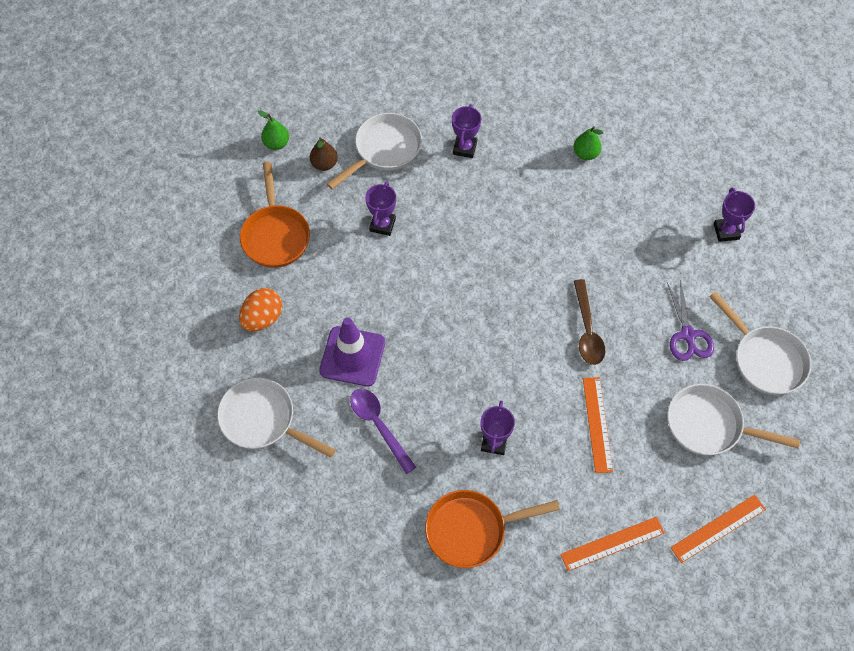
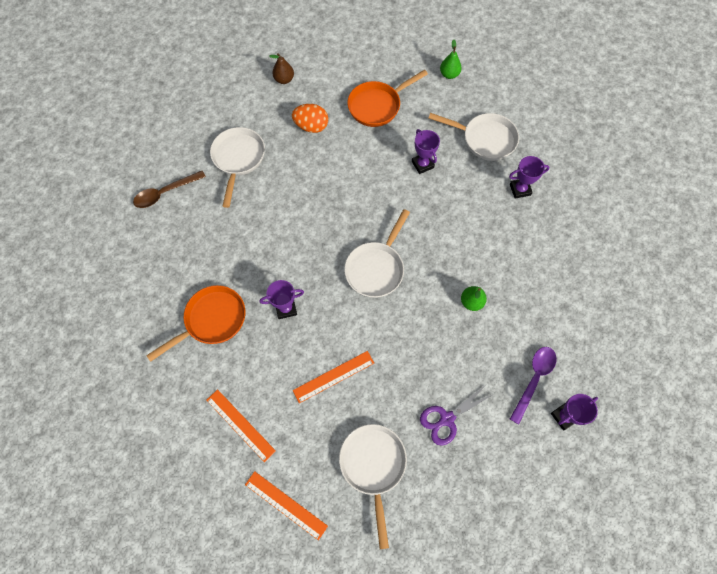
camera: 65 degrees right, 5 degrees up
(324, 164) = (450, 109): brown pear -> brown pear (284, 79)
(352, 356) = (309, 190): purple traffic cone -> none
(379, 425) = (265, 229): purple spoon -> purple spoon (534, 379)
(382, 225) = (422, 164): purple trophy -> purple trophy turned 75 degrees clockwise
(471, 530) = (212, 320): orange pan -> orange pan turned 90 degrees clockwise
(585, 154) = (570, 276): green pear -> green pear (471, 302)
(587, 330) = (410, 338): brown spoon -> brown spoon (165, 193)
(765, 360) = (457, 493): white pan -> white pan (376, 268)

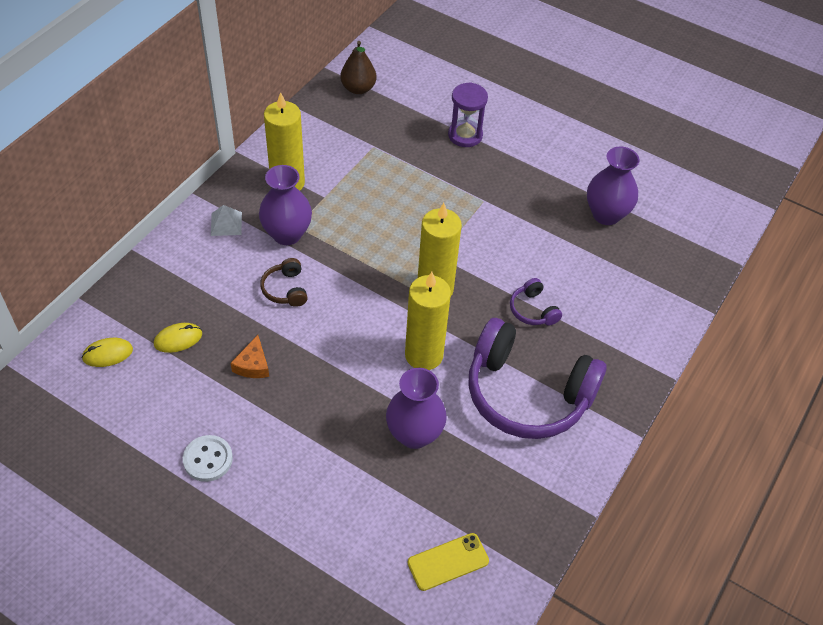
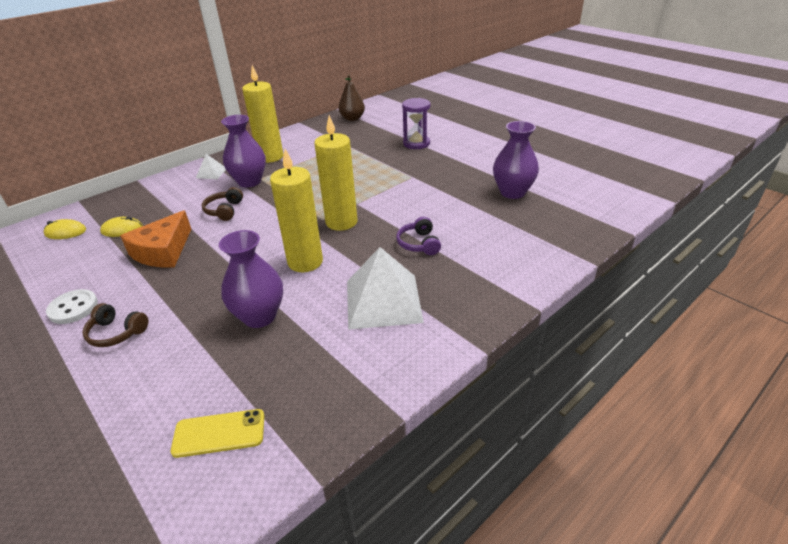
camera: 20 degrees right, 15 degrees down
(253, 365) = (163, 251): orange cheese -> orange cheese, size x1.79
(279, 480) = (116, 332): none -> brown headphones
(527, 393) = (383, 301): purple headphones -> white pyramid

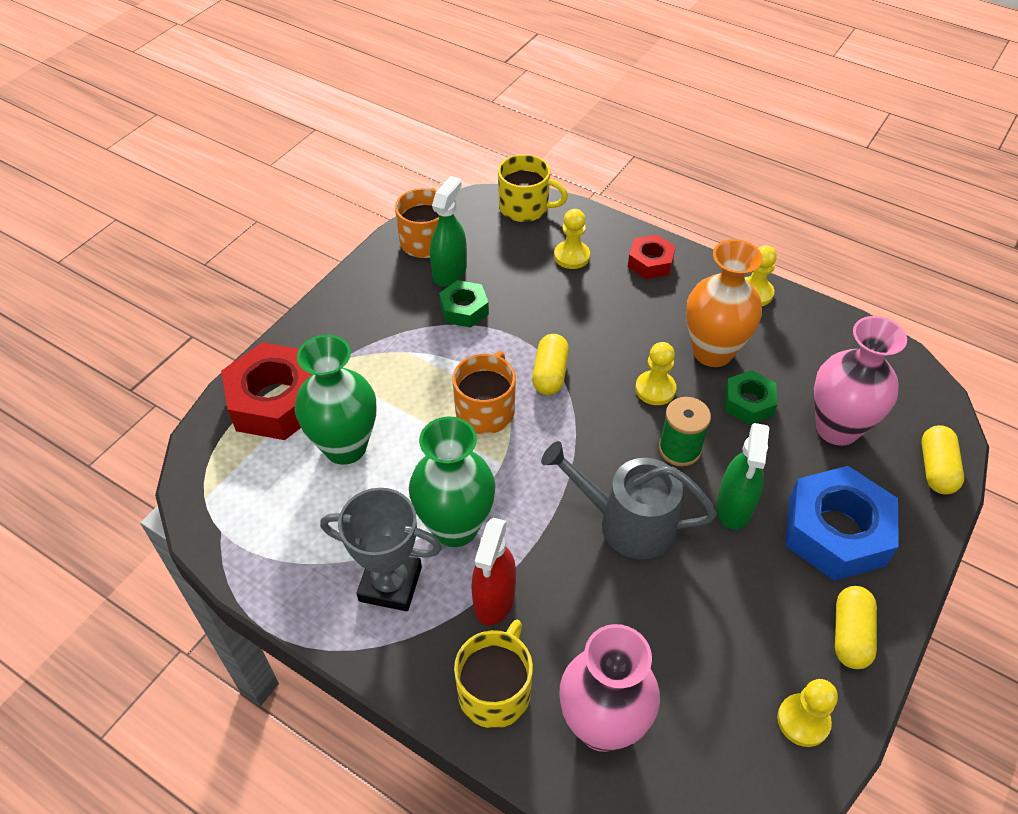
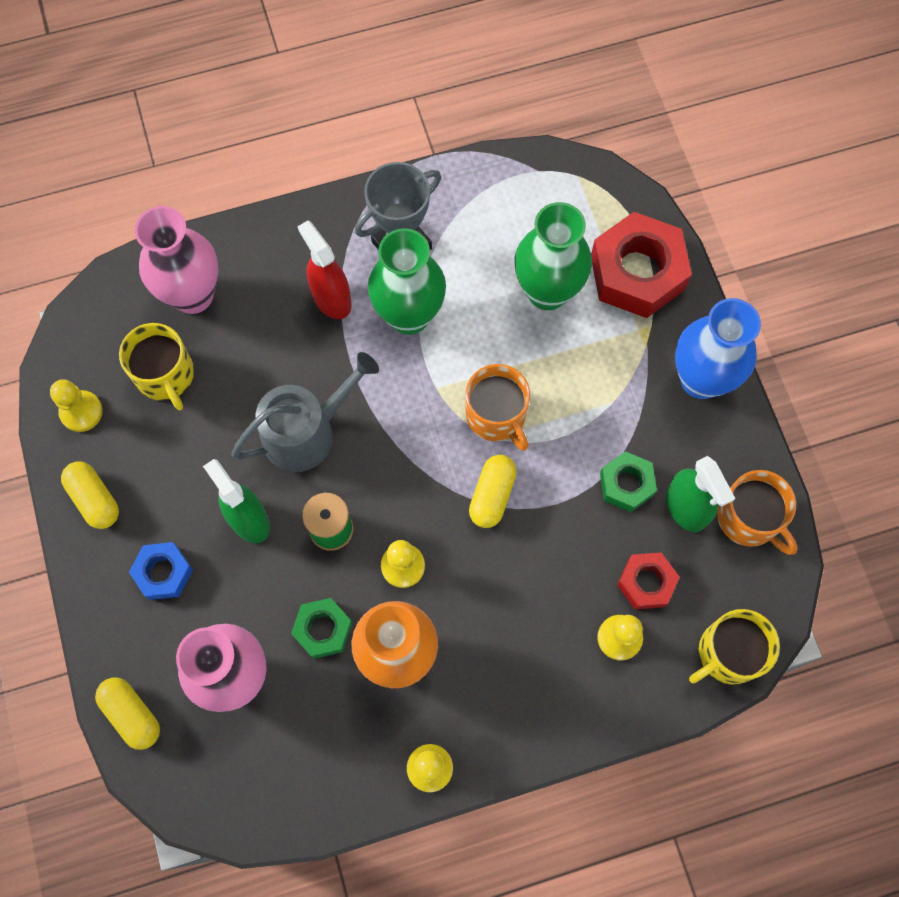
camera: 130 degrees right, 20 degrees up
(341, 315) = (701, 379): none -> blue vase
(495, 691) = (271, 253): yellow mug -> yellow mug (165, 375)
(550, 374) = (492, 495): yellow capsule -> yellow capsule turned 60 degrees clockwise
(650, 262) = (550, 706): red nut -> red nut (646, 583)
(835, 532) = (163, 573): blue nut -> blue nut, size x0.54

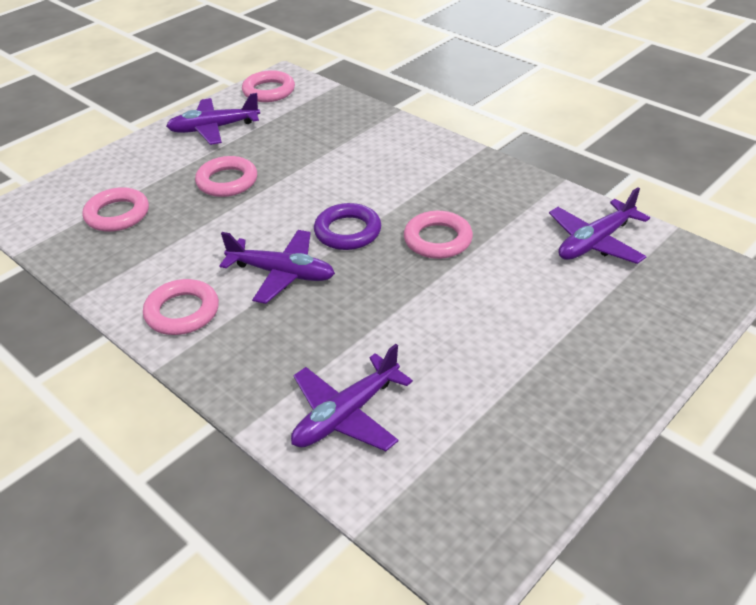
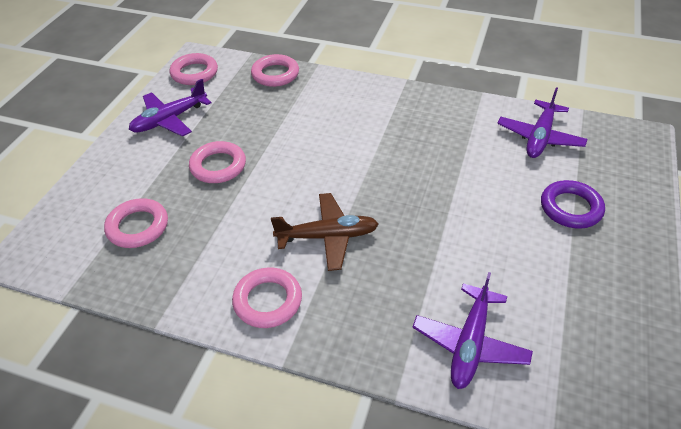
camera: 25 degrees left, 5 degrees up
(282, 273) = (328, 236): purple plane -> brown plane
(348, 231) = (354, 182): purple ring -> purple ring (570, 208)
(437, 240) = (428, 168): pink ring -> pink ring (275, 74)

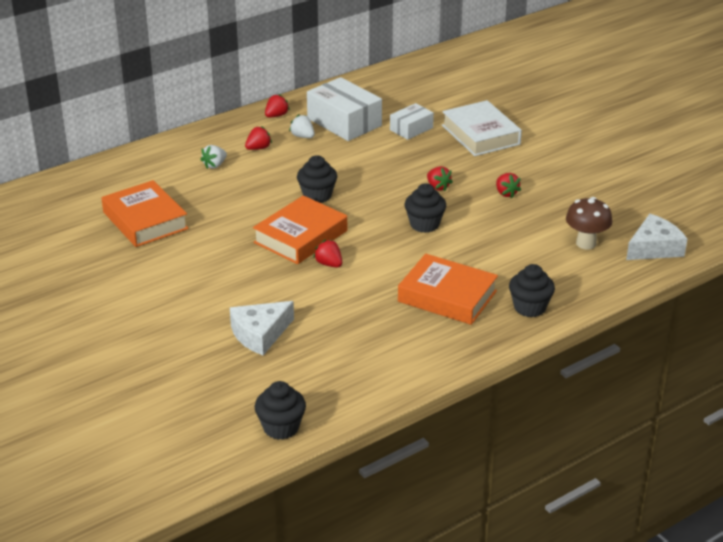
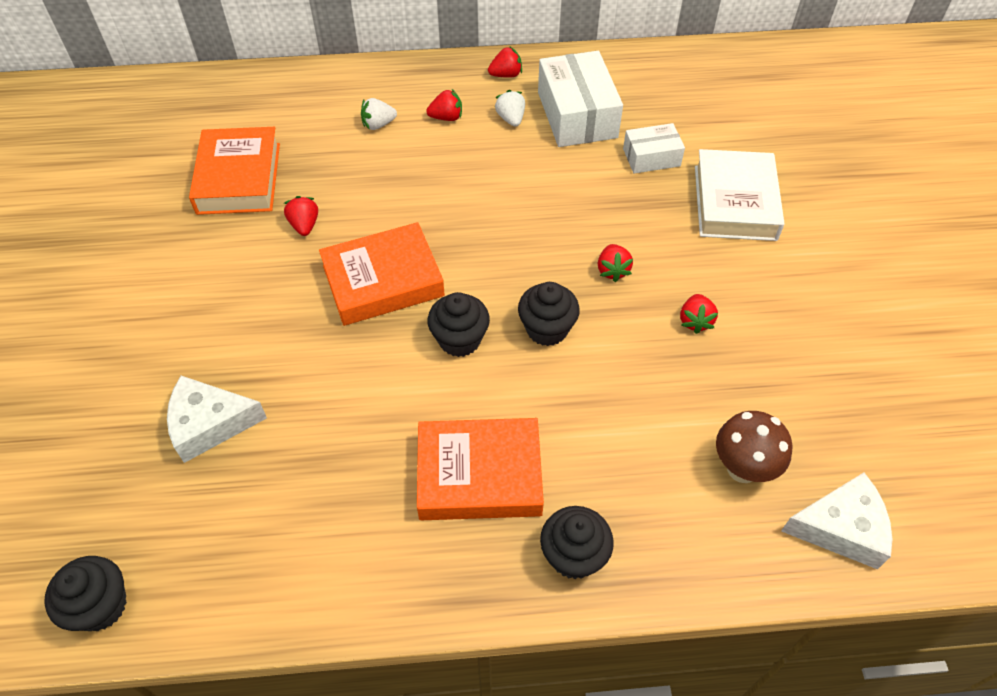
camera: 30 degrees right, 20 degrees up
(317, 196) = (454, 221): black cupcake -> black cupcake (459, 340)
(329, 264) = (379, 343): red strawberry -> red strawberry (304, 225)
(447, 296) = (479, 475): orange book -> orange book turned 60 degrees counterclockwise

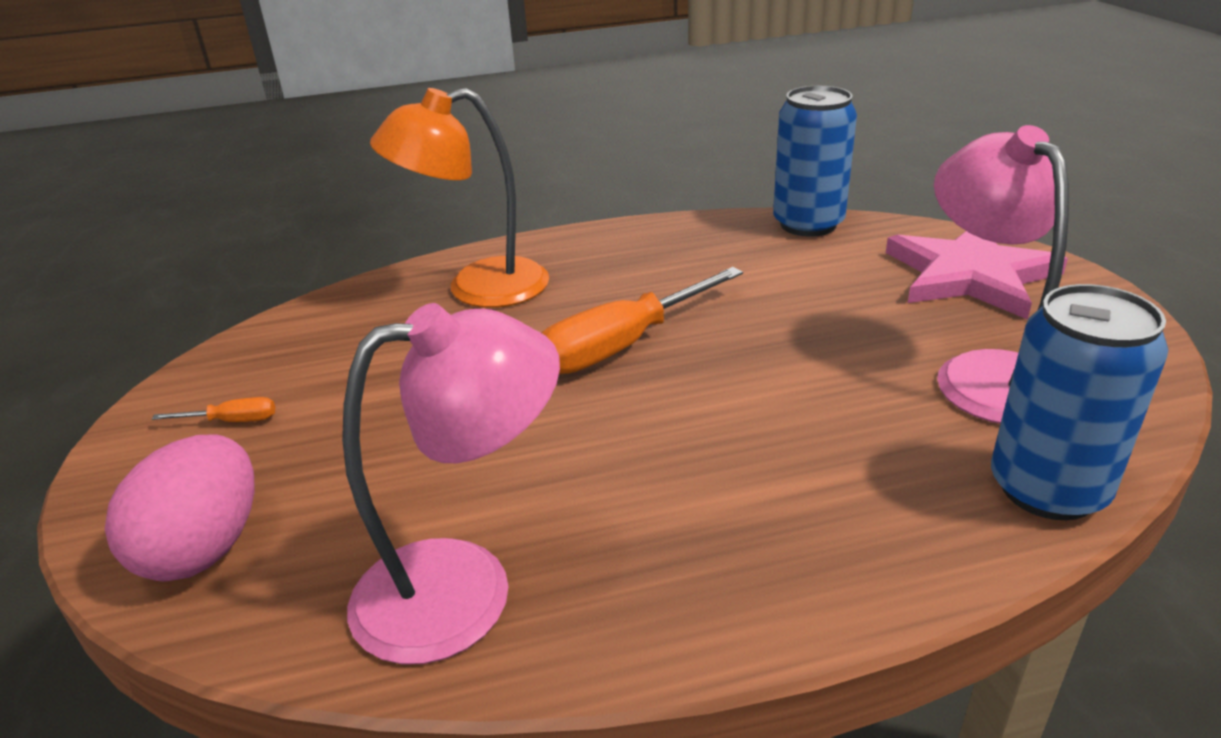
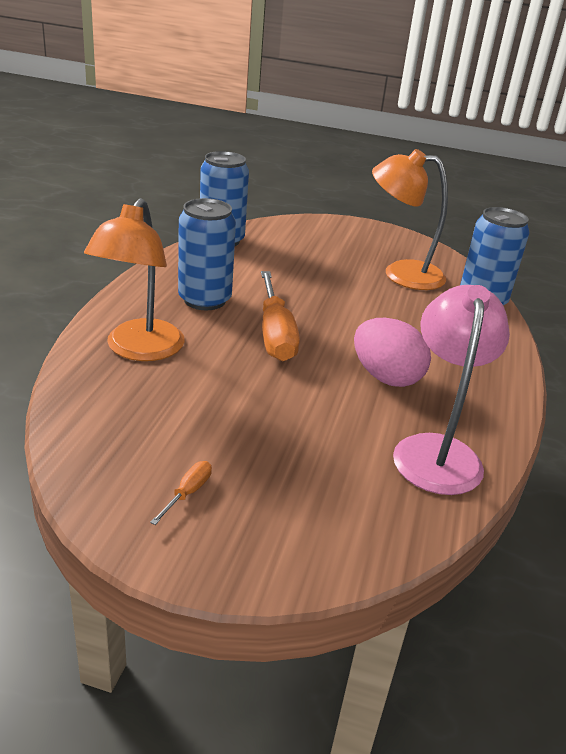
camera: 65 degrees left, 0 degrees up
(204, 548) = (328, 534): pink egg -> pink egg (386, 377)
(638, 275) = (204, 300): none -> blue can
(970, 275) = (325, 237): pink star -> none
(985, 373) = (401, 273): pink lamp -> orange lamp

□ □ □ □ □ □ □

**Goal of the exercise:**
Everything from the line containing "(835, 532) = (163, 573): blue" to the last line of the listing above is to be written out exactly, except the pictures, and nothing else.

**Exercise result:**
(835, 532) = (163, 573): blue nut -> blue nut, size x0.54

camera: 25 degrees left, 5 degrees up
(282, 273) = (328, 236): purple plane -> brown plane
(348, 231) = (354, 182): purple ring -> purple ring (570, 208)
(437, 240) = (428, 168): pink ring -> pink ring (275, 74)

camera: 30 degrees right, 20 degrees up
(317, 196) = (454, 221): black cupcake -> black cupcake (459, 340)
(329, 264) = (379, 343): red strawberry -> red strawberry (304, 225)
(447, 296) = (479, 475): orange book -> orange book turned 60 degrees counterclockwise

camera: 65 degrees left, 0 degrees up
(204, 548) = (328, 534): pink egg -> pink egg (386, 377)
(638, 275) = (204, 300): none -> blue can
(970, 275) = (325, 237): pink star -> none
(985, 373) = (401, 273): pink lamp -> orange lamp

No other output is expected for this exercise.